## EXERCISE REQUIREMENTS
Each line below must be reproduced exactly, though the pictures are to be dropped.

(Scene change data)
BEGIN
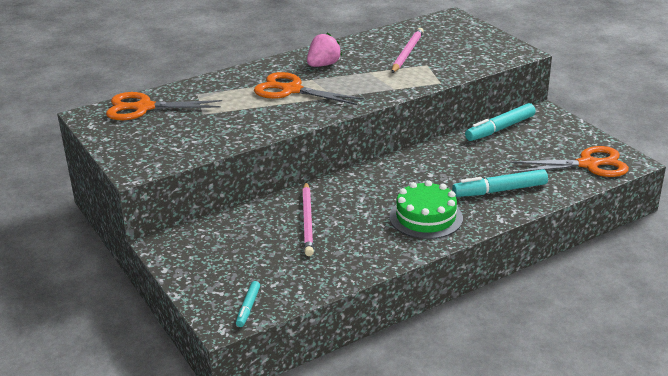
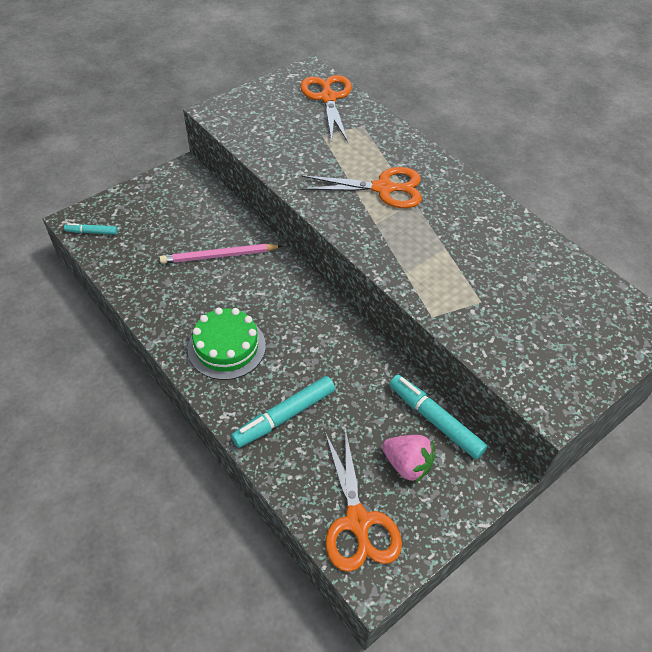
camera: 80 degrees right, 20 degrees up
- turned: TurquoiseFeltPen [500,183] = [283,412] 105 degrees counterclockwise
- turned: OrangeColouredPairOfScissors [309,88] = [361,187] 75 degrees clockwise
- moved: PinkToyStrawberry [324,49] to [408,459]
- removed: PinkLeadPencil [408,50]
END
## RESPONSE
camera: 80 degrees right, 20 degrees up
- turned: TurquoiseFeltPen [500,183] = [283,412] 105 degrees counterclockwise
- turned: OrangeColouredPairOfScissors [309,88] = [361,187] 75 degrees clockwise
- moved: PinkToyStrawberry [324,49] to [408,459]
- removed: PinkLeadPencil [408,50]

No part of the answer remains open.